INPUT FOR THIS TASK below:
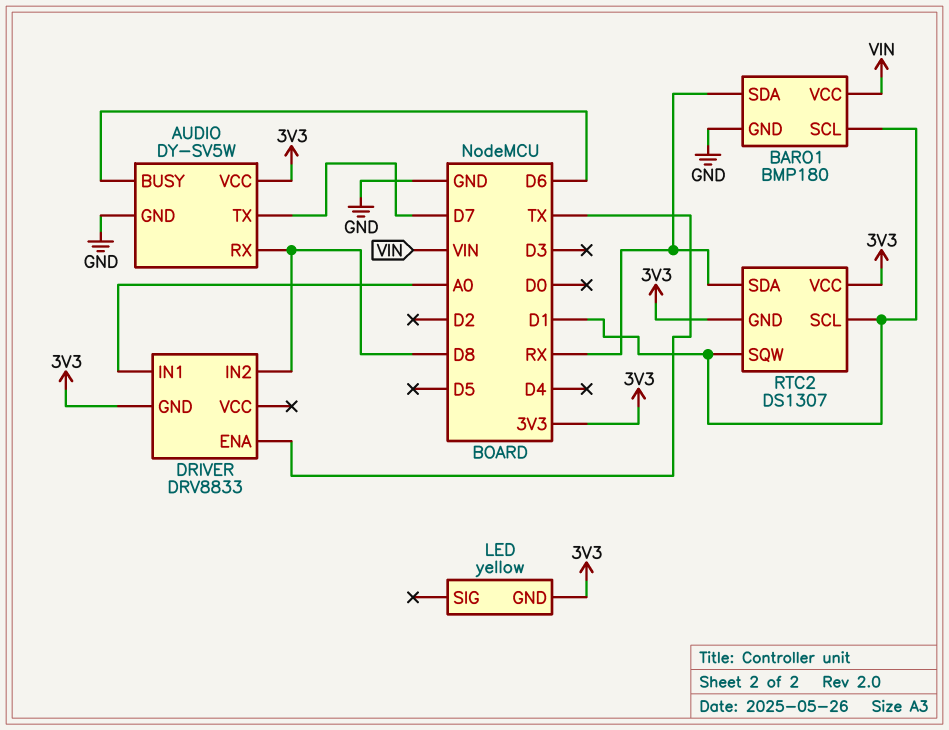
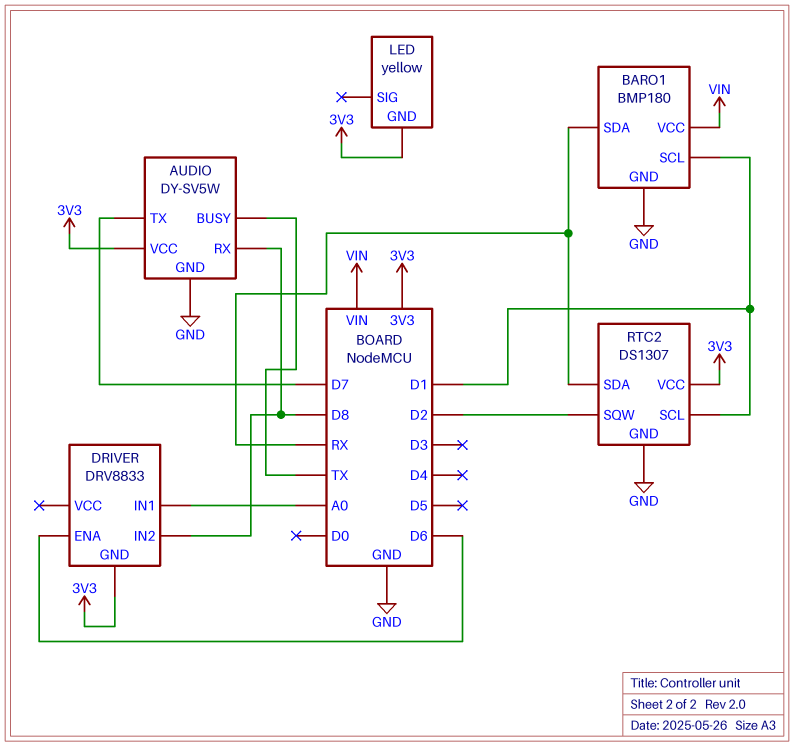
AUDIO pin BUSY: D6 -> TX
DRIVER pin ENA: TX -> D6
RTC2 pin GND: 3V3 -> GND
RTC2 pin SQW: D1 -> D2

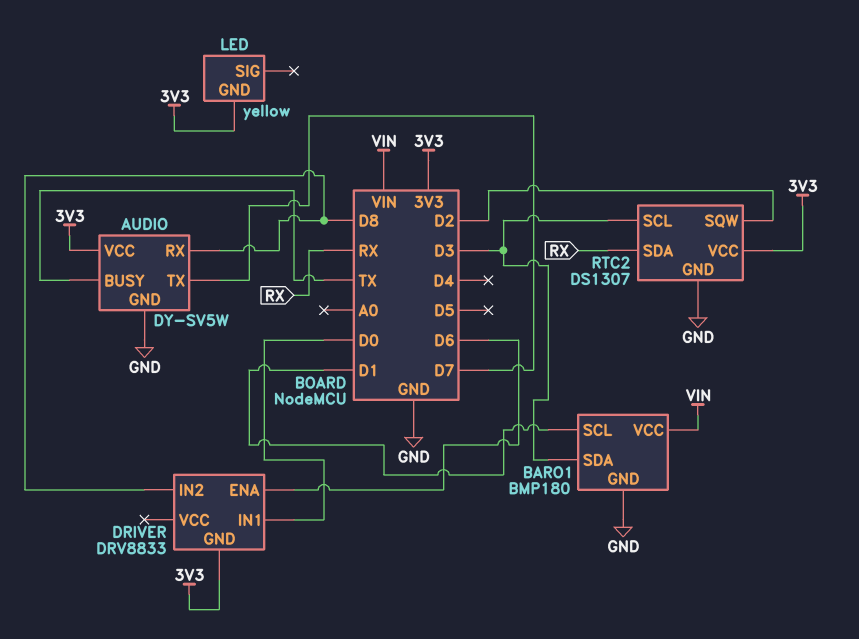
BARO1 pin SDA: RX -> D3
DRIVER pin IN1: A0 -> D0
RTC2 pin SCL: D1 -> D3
End of INPUT FOR THIS TASK.
**TRY IT**
Each line in which the string "DRIVER" is found must be copied from the data.

**EXPECTED ANSWER**
DRIVER pin ENA: TX -> D6
DRIVER pin IN1: A0 -> D0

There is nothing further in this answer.